»»
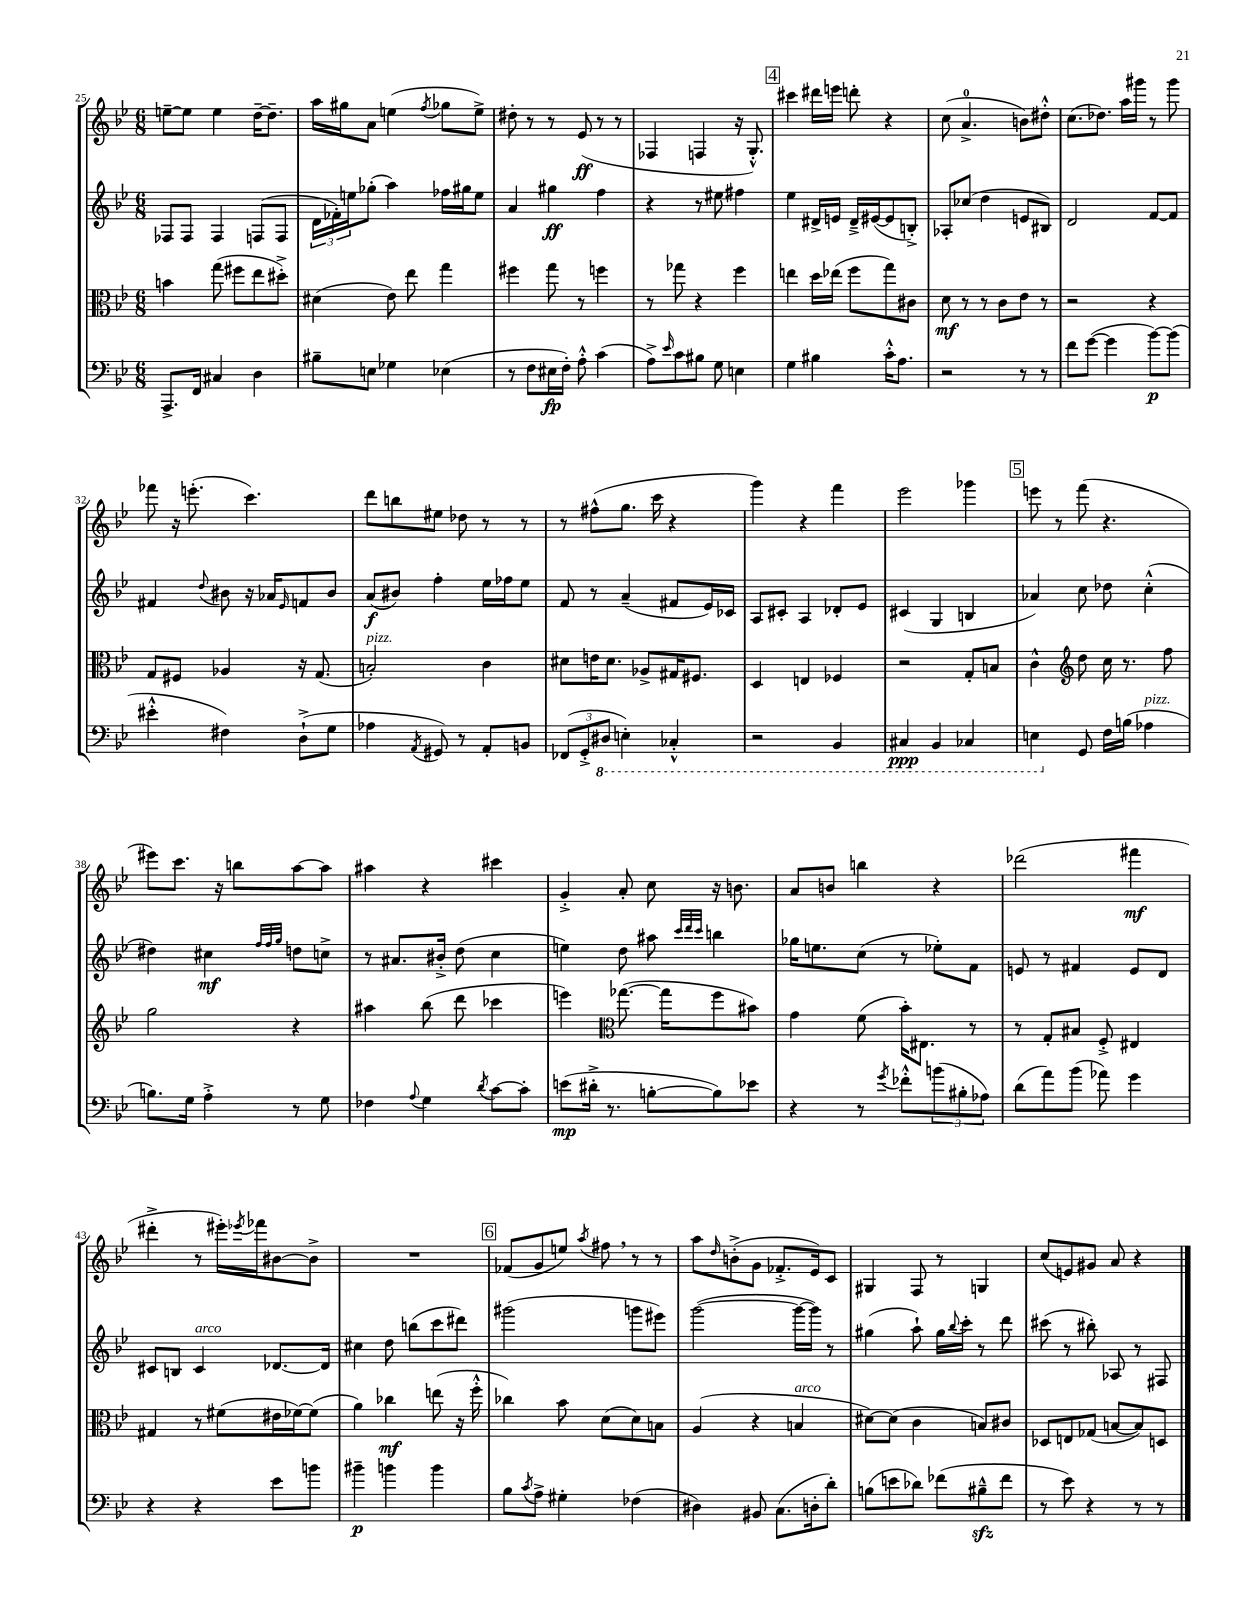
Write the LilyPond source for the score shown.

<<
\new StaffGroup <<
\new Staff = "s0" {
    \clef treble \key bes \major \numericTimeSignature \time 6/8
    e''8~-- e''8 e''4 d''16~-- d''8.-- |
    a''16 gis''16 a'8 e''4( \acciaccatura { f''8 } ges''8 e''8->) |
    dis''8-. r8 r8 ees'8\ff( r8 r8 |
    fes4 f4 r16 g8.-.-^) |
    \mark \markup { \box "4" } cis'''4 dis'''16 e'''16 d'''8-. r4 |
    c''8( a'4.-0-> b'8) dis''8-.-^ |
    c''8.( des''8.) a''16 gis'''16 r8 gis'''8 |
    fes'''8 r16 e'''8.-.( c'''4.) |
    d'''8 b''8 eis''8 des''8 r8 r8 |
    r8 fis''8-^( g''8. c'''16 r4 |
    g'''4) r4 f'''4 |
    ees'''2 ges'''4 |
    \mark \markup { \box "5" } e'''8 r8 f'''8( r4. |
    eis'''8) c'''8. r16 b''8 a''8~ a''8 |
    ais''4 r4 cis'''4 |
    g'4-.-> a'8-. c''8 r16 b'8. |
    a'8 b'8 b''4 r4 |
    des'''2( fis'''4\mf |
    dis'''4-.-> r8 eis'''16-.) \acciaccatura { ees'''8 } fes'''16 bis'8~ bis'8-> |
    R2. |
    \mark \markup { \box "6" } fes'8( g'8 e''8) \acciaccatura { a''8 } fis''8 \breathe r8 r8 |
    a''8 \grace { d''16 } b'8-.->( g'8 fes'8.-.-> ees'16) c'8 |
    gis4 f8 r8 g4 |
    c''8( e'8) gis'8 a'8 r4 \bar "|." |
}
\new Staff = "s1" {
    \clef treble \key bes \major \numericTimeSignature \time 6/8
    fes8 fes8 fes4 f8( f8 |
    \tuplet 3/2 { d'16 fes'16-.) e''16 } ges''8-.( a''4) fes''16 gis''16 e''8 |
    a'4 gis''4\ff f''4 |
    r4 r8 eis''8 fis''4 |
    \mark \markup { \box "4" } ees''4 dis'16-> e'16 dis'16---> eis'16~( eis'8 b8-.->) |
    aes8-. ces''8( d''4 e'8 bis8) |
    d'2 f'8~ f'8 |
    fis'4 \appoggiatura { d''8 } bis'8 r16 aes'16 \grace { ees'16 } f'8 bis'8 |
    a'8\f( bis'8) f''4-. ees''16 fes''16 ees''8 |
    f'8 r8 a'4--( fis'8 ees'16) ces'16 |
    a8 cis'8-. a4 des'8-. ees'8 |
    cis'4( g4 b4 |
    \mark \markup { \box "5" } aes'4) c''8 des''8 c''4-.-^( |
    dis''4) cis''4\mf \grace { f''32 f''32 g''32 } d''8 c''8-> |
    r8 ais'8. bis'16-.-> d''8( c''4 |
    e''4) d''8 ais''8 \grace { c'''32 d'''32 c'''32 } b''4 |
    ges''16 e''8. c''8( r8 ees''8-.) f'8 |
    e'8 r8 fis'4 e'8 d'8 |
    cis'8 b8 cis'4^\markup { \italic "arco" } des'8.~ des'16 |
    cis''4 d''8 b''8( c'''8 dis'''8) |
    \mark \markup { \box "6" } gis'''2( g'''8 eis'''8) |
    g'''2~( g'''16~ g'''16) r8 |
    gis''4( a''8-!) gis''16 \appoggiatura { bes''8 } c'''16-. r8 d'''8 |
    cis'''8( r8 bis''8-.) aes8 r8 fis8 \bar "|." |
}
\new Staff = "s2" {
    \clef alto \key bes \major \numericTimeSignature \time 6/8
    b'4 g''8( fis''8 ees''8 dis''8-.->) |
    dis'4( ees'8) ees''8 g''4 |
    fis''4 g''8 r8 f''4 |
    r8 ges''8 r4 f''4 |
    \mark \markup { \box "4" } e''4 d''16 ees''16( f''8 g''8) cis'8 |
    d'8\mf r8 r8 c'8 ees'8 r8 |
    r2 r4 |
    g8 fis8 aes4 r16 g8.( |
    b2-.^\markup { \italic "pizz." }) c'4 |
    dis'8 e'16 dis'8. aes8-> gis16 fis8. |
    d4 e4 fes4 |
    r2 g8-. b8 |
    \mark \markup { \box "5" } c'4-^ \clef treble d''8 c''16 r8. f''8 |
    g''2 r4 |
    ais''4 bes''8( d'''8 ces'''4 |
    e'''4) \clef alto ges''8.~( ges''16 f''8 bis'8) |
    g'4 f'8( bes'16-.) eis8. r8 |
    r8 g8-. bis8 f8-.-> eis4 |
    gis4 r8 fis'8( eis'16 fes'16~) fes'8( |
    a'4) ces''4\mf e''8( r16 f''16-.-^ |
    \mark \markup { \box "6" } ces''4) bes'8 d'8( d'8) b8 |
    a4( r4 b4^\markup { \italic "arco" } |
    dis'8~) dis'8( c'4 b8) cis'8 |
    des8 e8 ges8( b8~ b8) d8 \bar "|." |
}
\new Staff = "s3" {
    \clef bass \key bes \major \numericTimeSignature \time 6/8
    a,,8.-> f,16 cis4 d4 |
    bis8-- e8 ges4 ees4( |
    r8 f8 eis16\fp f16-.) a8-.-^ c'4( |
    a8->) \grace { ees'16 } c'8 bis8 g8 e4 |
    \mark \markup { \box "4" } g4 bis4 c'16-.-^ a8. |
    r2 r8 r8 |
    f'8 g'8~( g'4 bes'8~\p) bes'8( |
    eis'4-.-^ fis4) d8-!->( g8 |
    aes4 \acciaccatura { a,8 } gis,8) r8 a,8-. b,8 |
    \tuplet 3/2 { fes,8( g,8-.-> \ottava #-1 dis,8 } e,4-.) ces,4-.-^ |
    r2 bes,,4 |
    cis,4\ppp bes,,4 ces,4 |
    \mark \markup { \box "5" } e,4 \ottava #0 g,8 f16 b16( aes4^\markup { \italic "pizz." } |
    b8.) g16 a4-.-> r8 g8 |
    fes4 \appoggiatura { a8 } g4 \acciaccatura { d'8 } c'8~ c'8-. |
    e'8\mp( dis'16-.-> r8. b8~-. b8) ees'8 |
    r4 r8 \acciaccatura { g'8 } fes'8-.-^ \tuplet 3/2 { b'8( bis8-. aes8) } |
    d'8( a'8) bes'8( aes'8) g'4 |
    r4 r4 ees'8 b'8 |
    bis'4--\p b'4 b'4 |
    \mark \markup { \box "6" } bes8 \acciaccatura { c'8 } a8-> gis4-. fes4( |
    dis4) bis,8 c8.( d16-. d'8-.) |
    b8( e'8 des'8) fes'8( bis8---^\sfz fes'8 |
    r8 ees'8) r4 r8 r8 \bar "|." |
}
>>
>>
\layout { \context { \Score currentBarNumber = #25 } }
««
»»
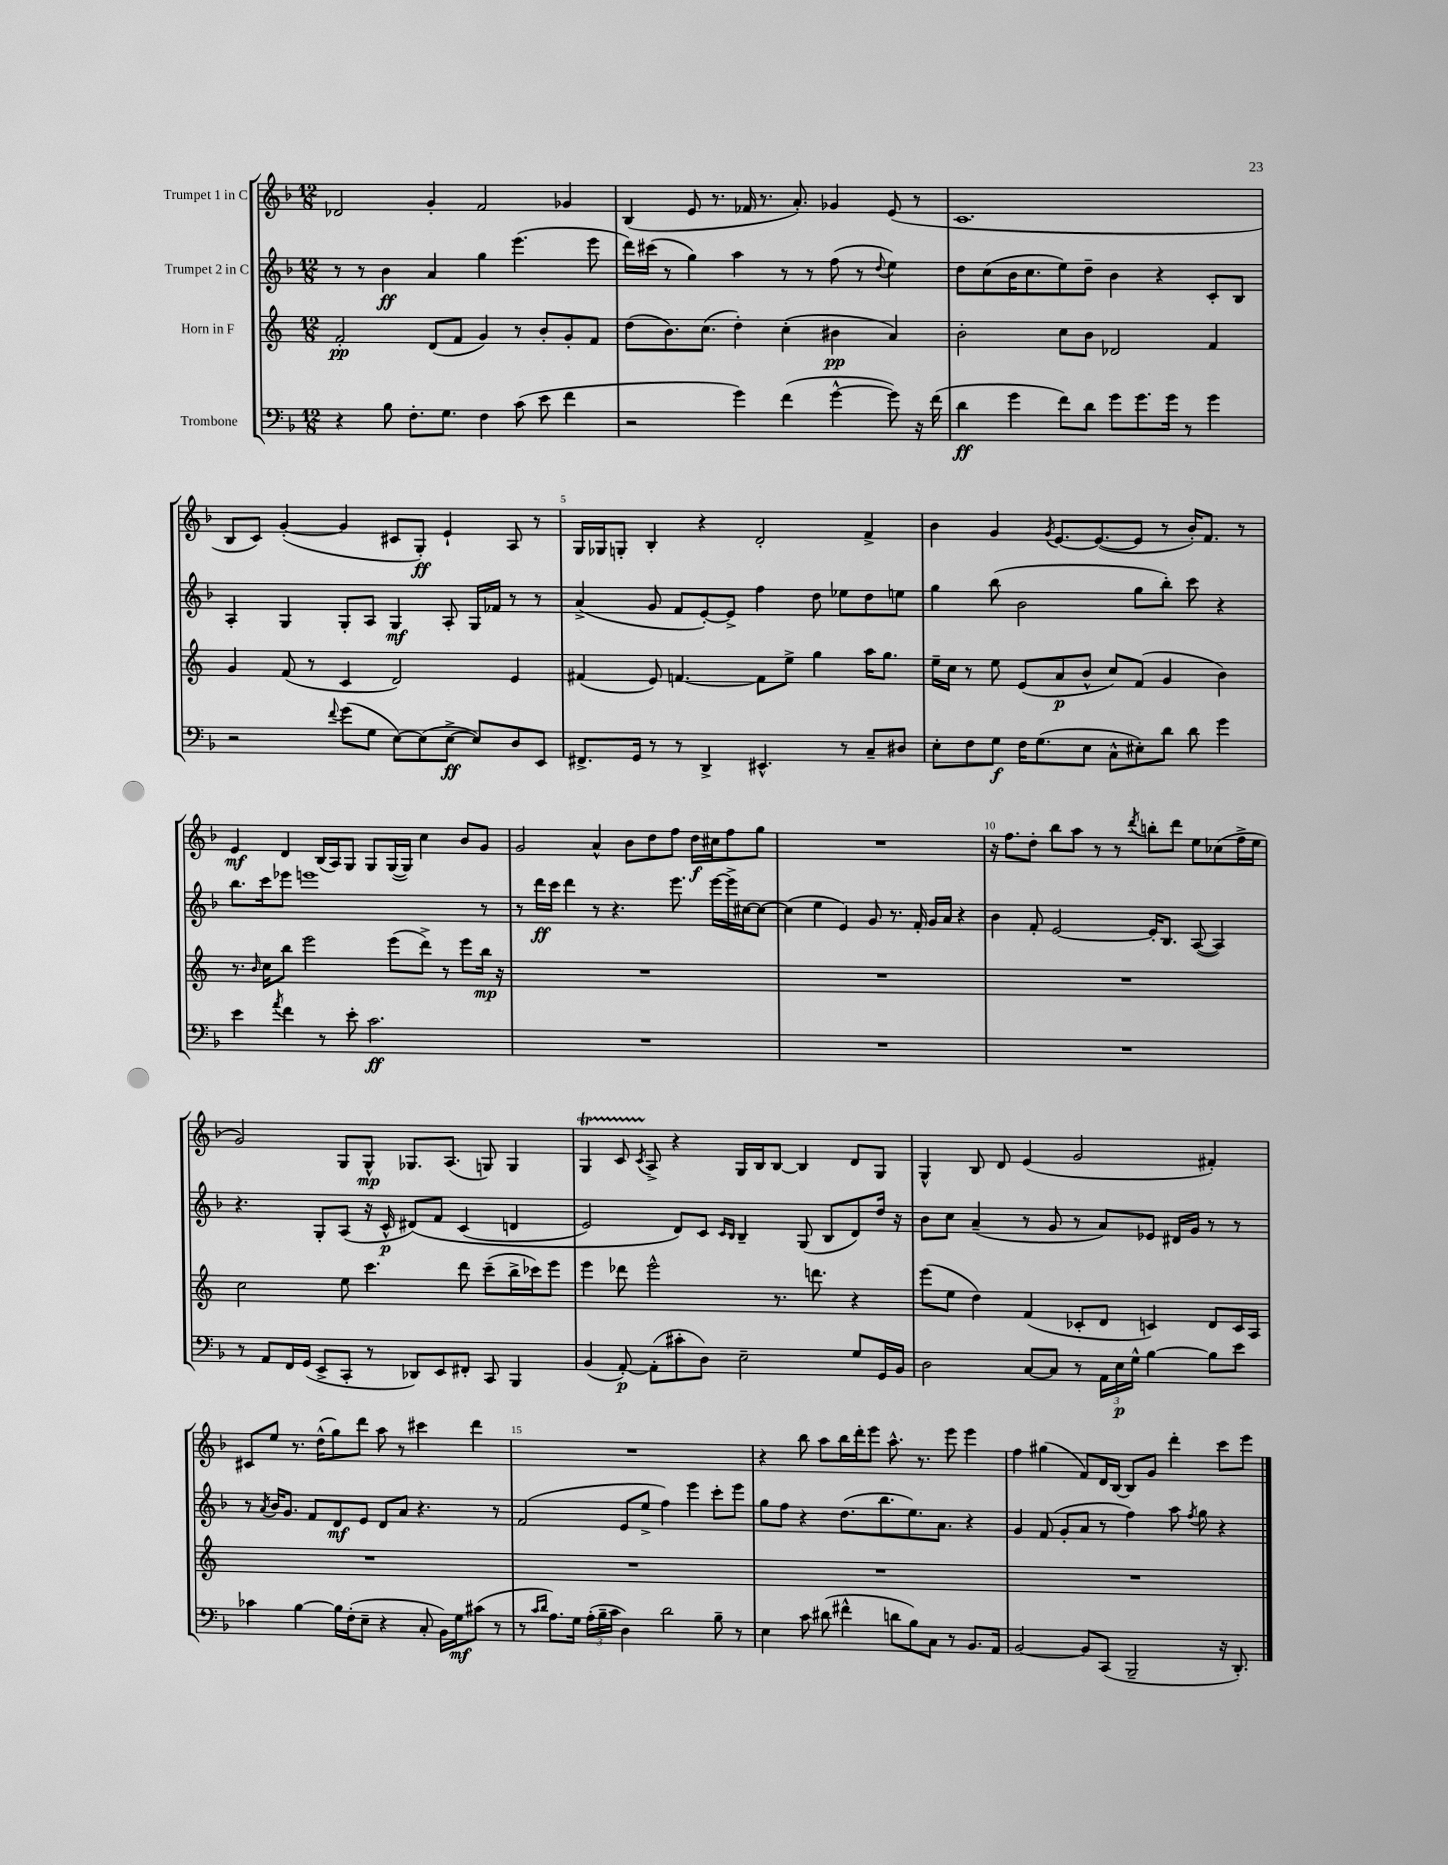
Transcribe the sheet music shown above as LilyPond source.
««
## Work to be completed
Please copy out the lines word for word, everything from the line containing "Write the LilyPond" down to the line containing "a''16 gis''16 a'8", both of those lines included.

## Task answer
Write the LilyPond source for the score shown.

<<
\new StaffGroup <<
\new Staff = "s0" {
    \clef treble \key bes \major \numericTimeSignature \time 6/8
    e''8~-- e''8 e''4 d''16~-- d''8.-- |
    a''16 gis''16 a'8 e''4( \acciaccatura { f''8 } ges''8 e''8->) |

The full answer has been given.